■ What to work on ■
Reproduce the records below word for word, beginning at the line that contains "Bratislava: none -> 9:06" and ending after the line that contains "MHR: 8:15 -> 10:15". Omit the pictures.

■ Material for this task ■
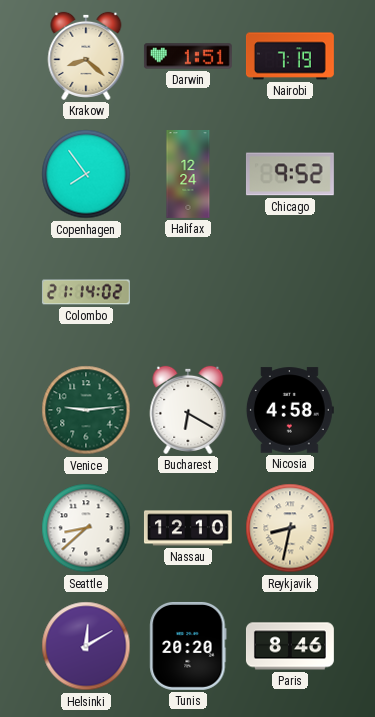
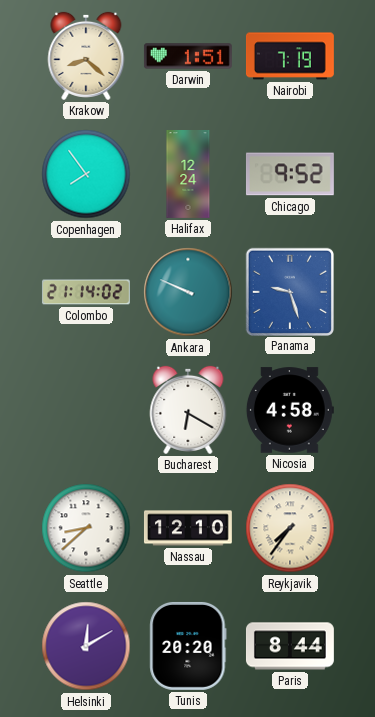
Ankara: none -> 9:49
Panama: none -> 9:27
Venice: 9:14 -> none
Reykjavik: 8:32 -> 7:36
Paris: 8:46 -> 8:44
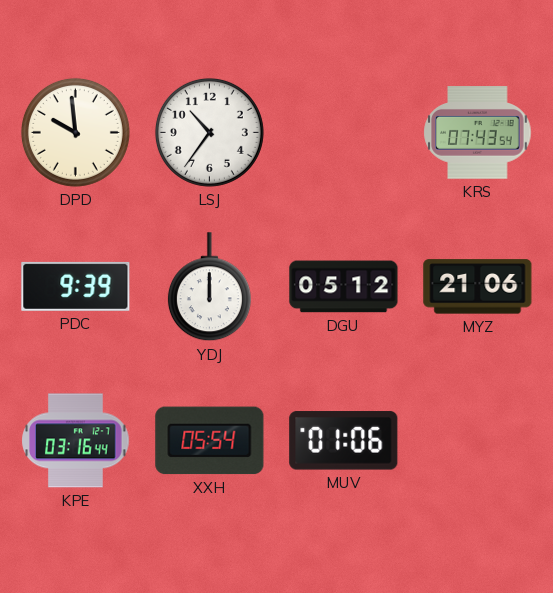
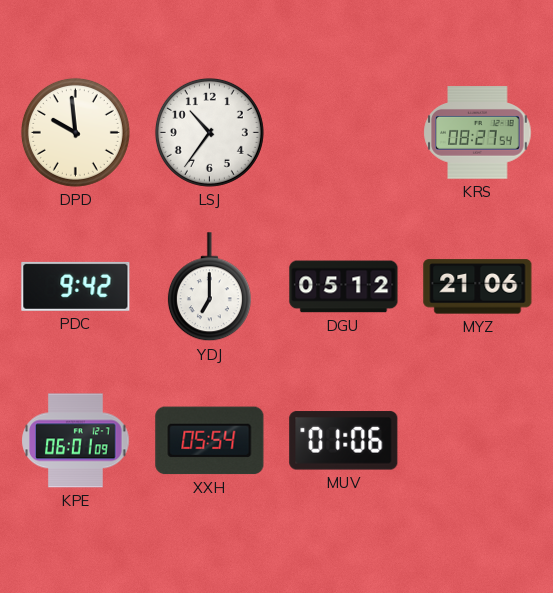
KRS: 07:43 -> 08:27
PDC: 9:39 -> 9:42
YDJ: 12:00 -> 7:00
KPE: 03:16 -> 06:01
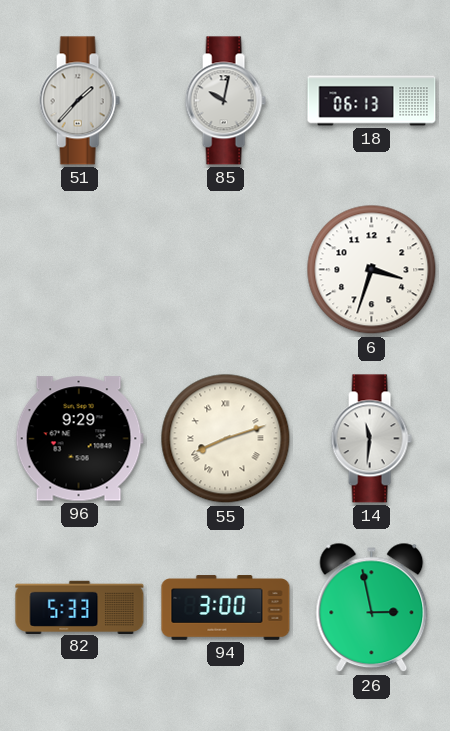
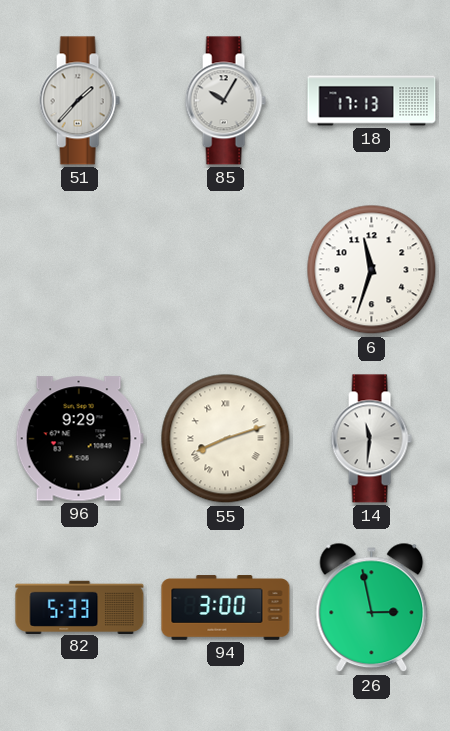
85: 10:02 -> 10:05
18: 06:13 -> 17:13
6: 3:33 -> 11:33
--
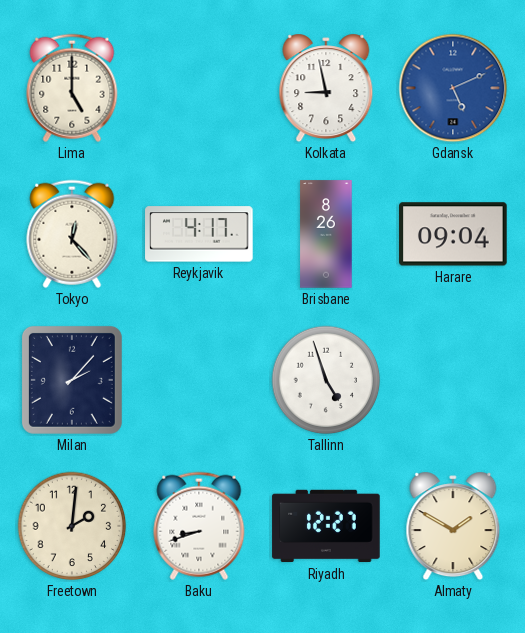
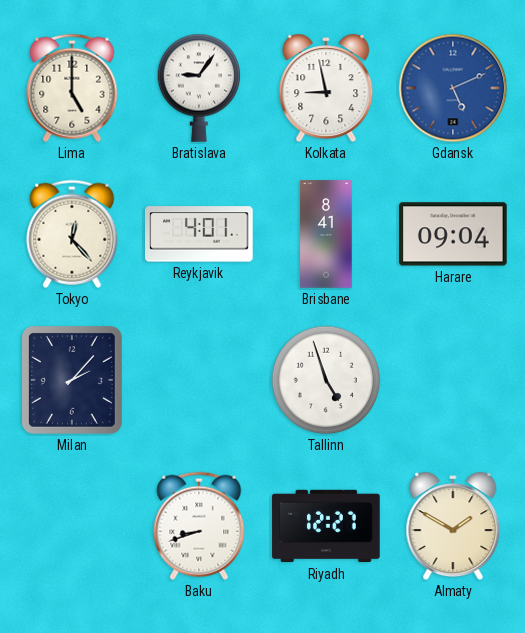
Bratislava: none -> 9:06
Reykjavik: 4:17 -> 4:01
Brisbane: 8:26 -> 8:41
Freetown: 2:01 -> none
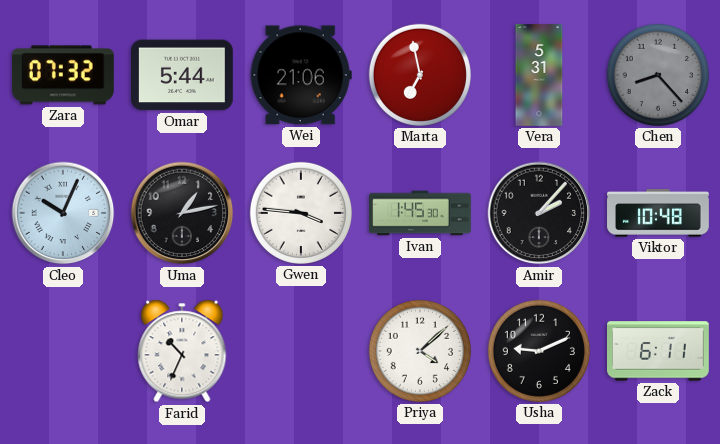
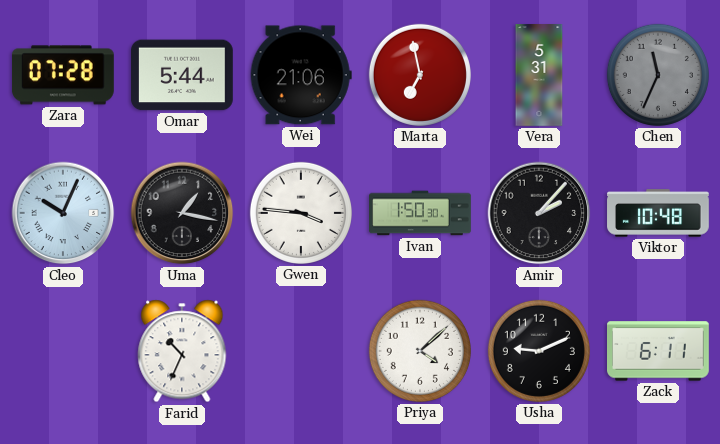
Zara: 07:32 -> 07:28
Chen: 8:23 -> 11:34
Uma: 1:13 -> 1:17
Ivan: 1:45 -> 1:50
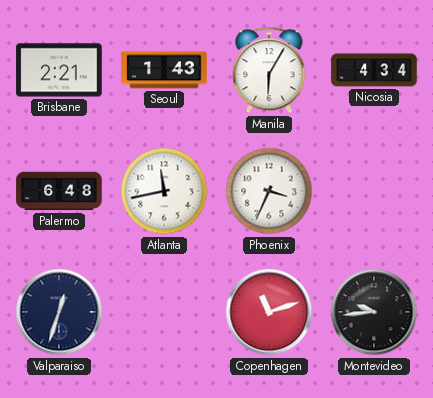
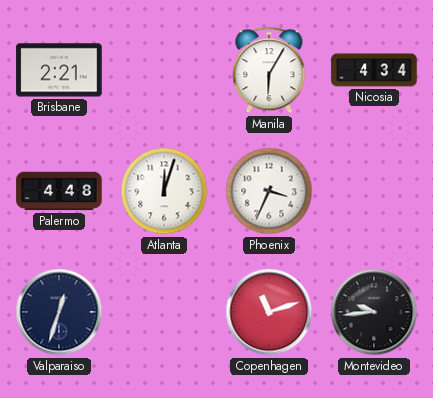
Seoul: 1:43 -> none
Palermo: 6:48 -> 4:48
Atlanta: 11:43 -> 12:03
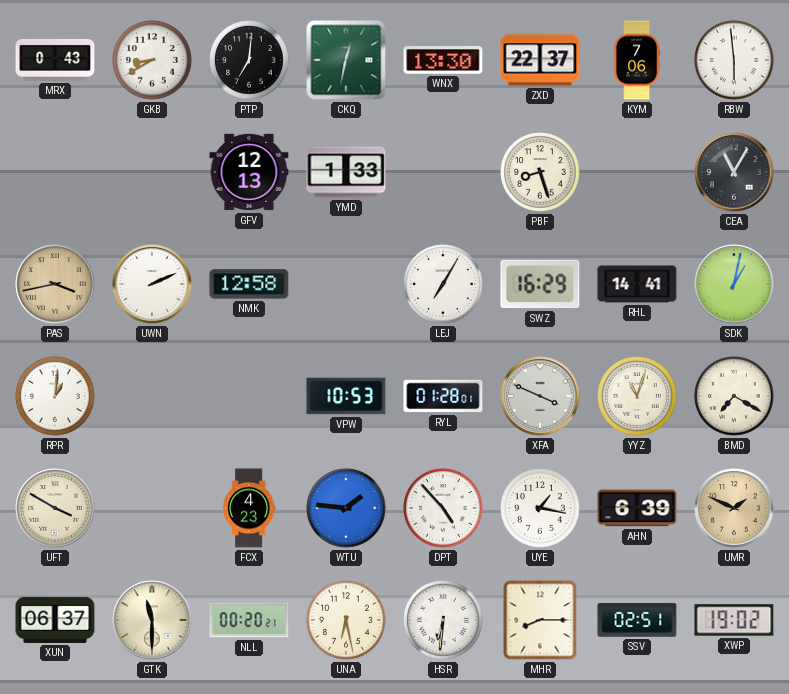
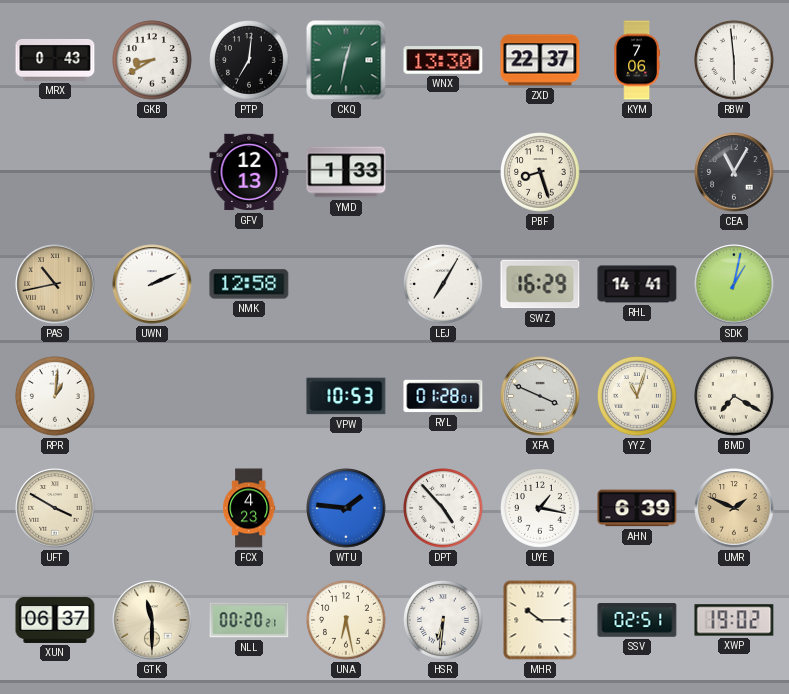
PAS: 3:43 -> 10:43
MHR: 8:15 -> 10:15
==
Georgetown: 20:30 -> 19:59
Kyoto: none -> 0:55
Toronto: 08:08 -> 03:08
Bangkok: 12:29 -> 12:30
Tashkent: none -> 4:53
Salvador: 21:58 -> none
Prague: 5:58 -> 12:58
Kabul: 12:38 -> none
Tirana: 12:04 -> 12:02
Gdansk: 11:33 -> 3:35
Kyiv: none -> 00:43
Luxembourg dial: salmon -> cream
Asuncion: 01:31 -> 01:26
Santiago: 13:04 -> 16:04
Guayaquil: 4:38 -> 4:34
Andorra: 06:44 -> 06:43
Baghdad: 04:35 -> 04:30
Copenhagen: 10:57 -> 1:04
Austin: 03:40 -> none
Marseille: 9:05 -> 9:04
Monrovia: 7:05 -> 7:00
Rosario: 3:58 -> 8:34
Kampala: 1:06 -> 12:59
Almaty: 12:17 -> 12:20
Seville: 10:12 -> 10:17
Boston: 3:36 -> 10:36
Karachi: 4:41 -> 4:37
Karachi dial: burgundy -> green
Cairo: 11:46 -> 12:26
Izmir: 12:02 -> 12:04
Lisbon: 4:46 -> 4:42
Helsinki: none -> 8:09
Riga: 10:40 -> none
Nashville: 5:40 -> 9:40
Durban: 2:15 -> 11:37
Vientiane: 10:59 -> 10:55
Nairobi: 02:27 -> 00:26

■ The output ■
Bratislava: none -> 9:06
Reykjavik: 4:17 -> 4:01
Brisbane: 8:26 -> 8:41
Freetown: 2:01 -> none
Zara: 07:32 -> 07:28
Chen: 8:23 -> 11:34
Uma: 1:13 -> 1:17
Ivan: 1:45 -> 1:50
Seoul: 1:43 -> none
Palermo: 6:48 -> 4:48
Atlanta: 11:43 -> 12:03
PAS: 3:43 -> 10:43
MHR: 8:15 -> 10:15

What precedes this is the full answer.